▸ **Records for this task**:
□ □ □ □ □ □ □

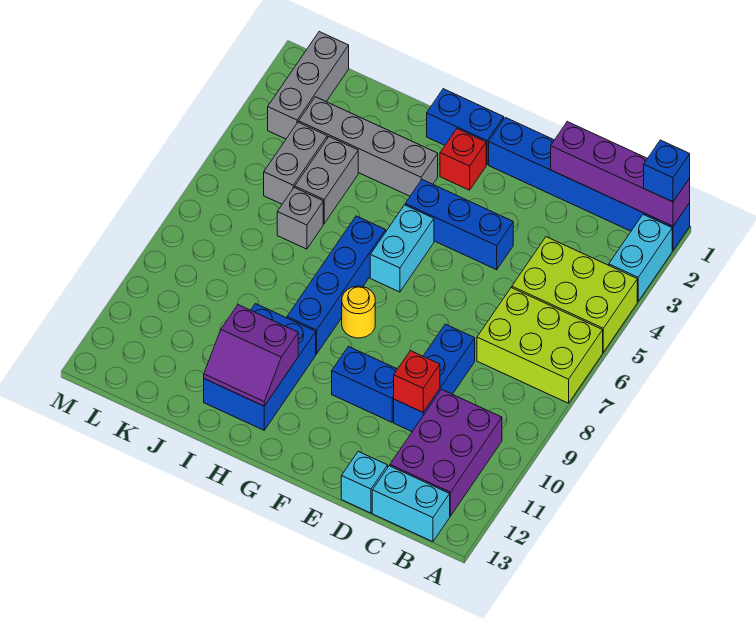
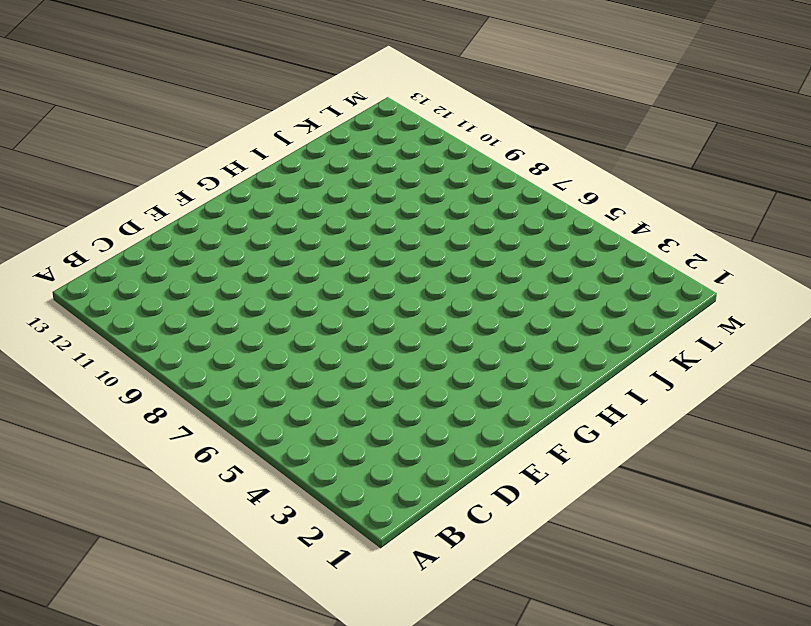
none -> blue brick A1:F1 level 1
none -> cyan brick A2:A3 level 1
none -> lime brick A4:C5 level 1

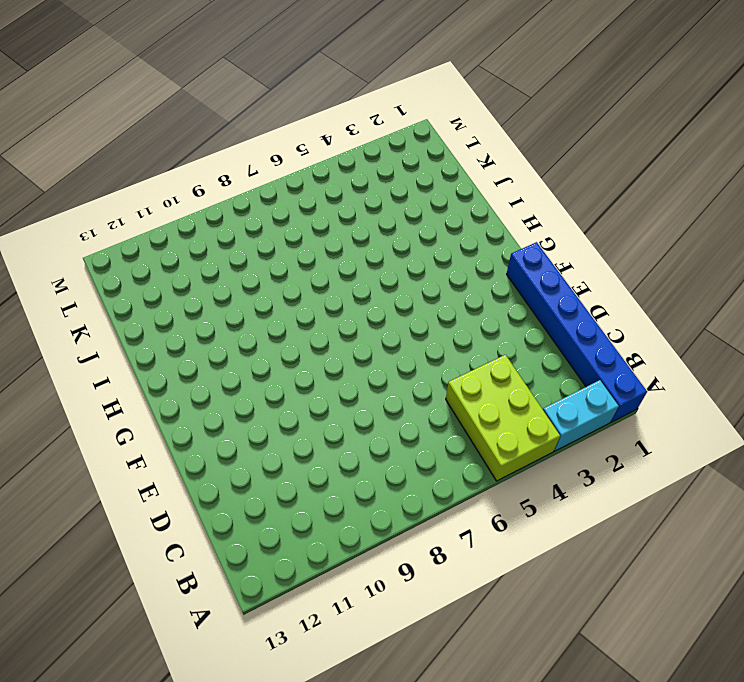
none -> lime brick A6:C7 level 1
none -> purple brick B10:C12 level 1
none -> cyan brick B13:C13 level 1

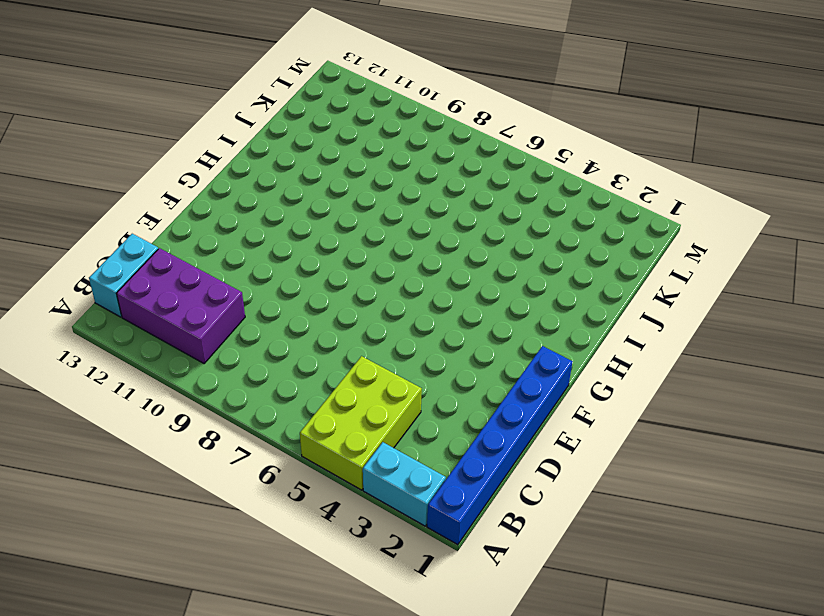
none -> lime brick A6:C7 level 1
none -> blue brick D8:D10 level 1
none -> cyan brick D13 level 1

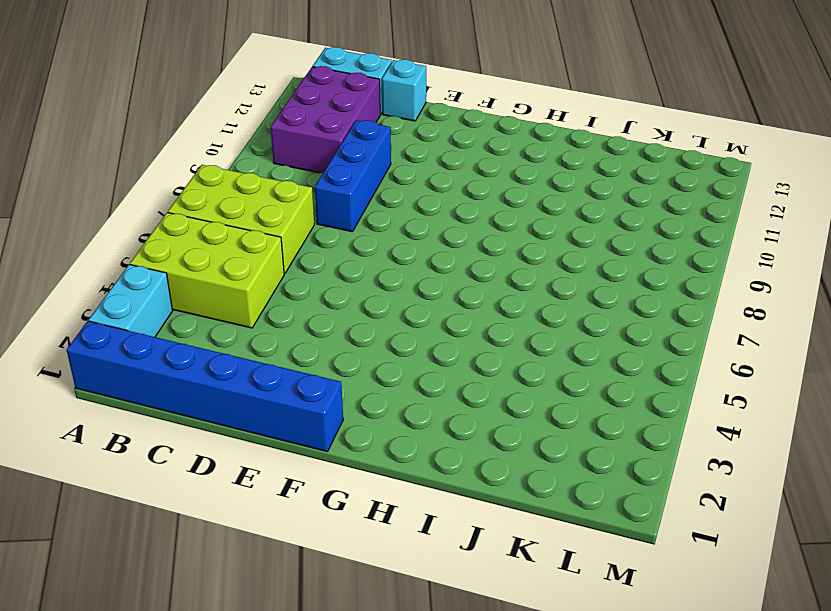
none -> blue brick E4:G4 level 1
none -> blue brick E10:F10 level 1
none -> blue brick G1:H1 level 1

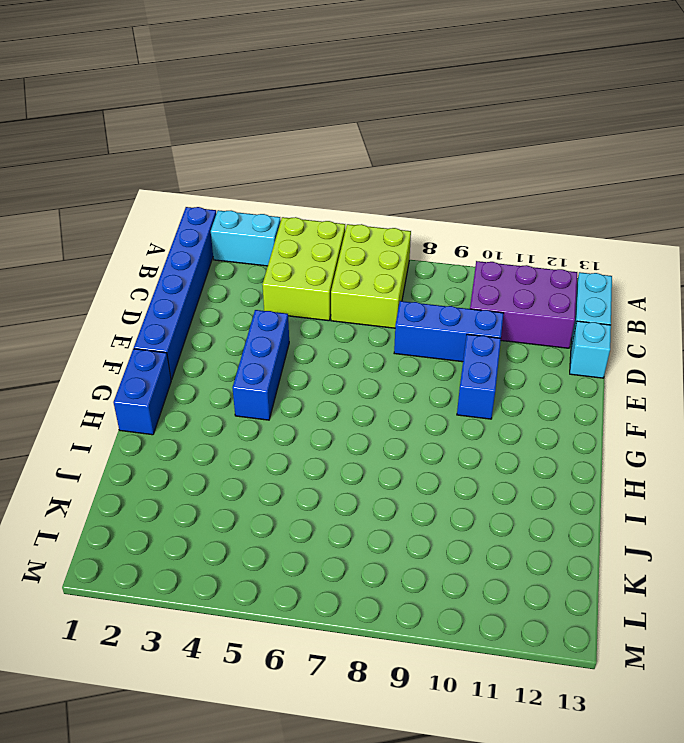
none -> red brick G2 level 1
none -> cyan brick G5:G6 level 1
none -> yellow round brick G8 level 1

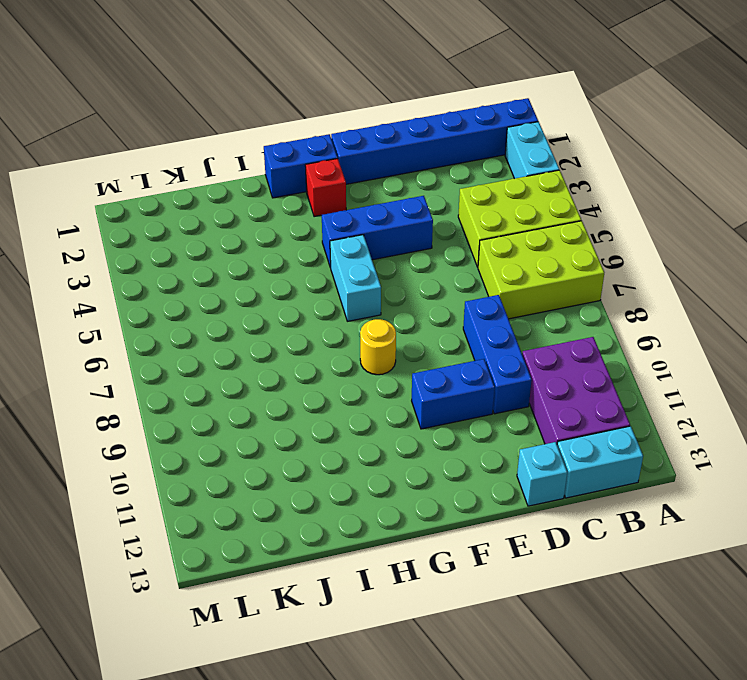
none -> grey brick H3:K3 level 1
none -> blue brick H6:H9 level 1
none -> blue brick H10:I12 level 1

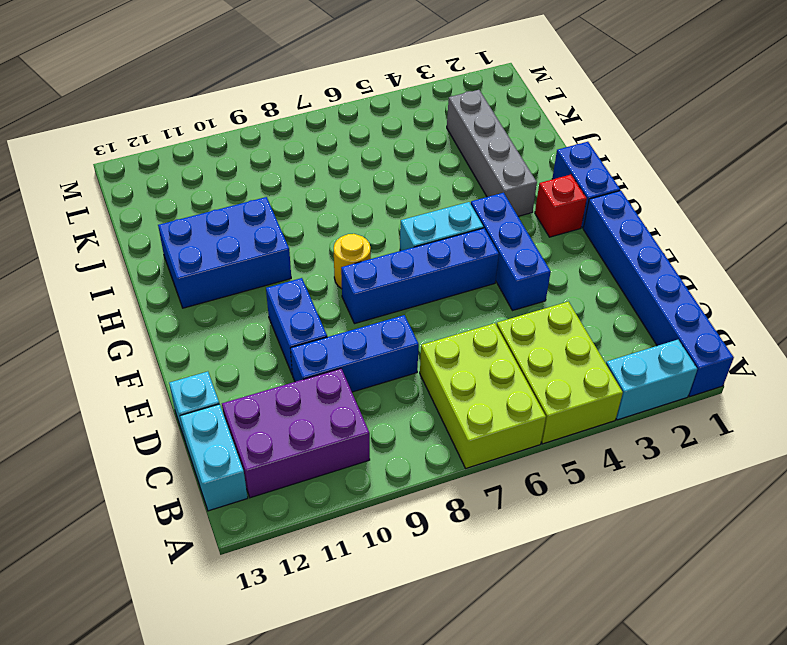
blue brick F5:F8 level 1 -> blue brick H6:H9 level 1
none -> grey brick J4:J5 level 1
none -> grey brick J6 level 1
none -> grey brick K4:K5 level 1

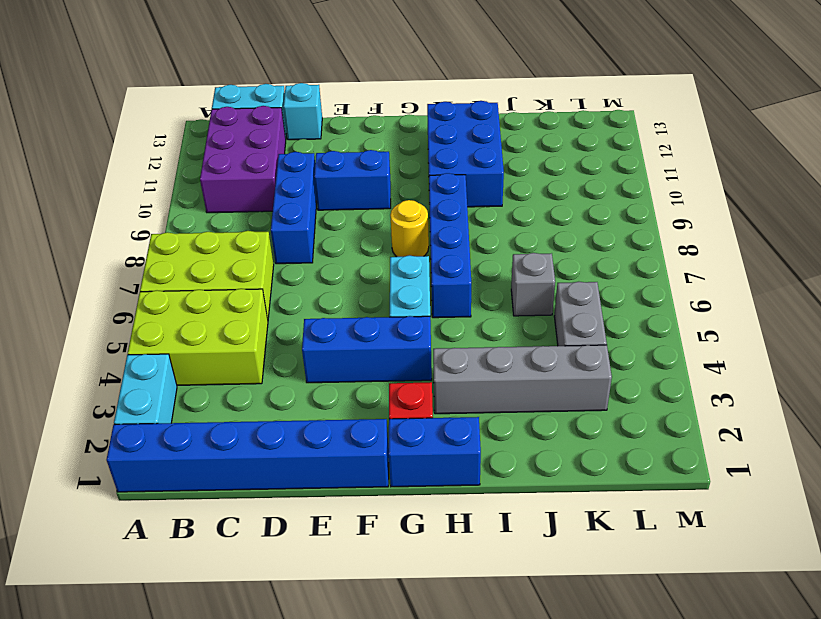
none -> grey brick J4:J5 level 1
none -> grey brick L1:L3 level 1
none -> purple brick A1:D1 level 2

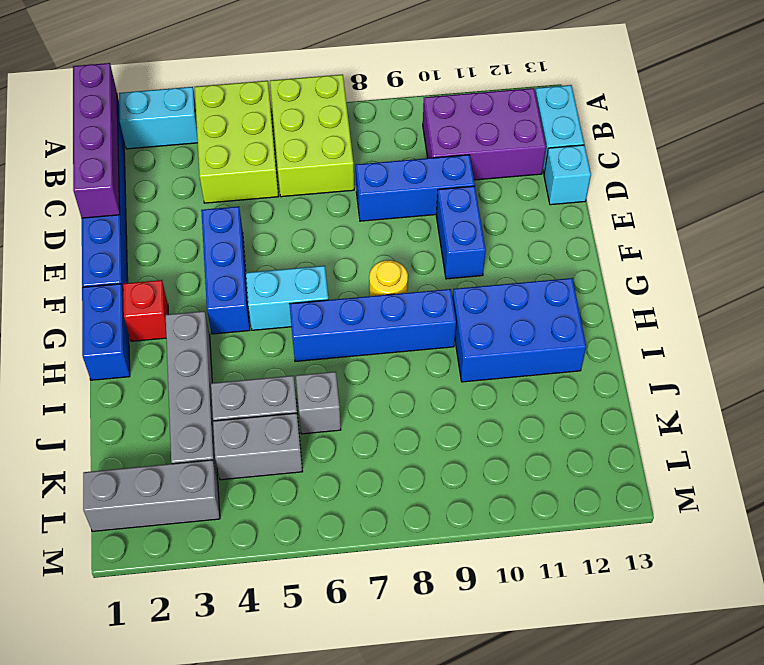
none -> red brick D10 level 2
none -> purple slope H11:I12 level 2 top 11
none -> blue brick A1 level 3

□ □ □ □ □ □ □

▸ **Work instruction**:
When a line of the entries contains "cyan", it counts; say how many such lines there are, and nothing more.

▸ **Solution below**:
4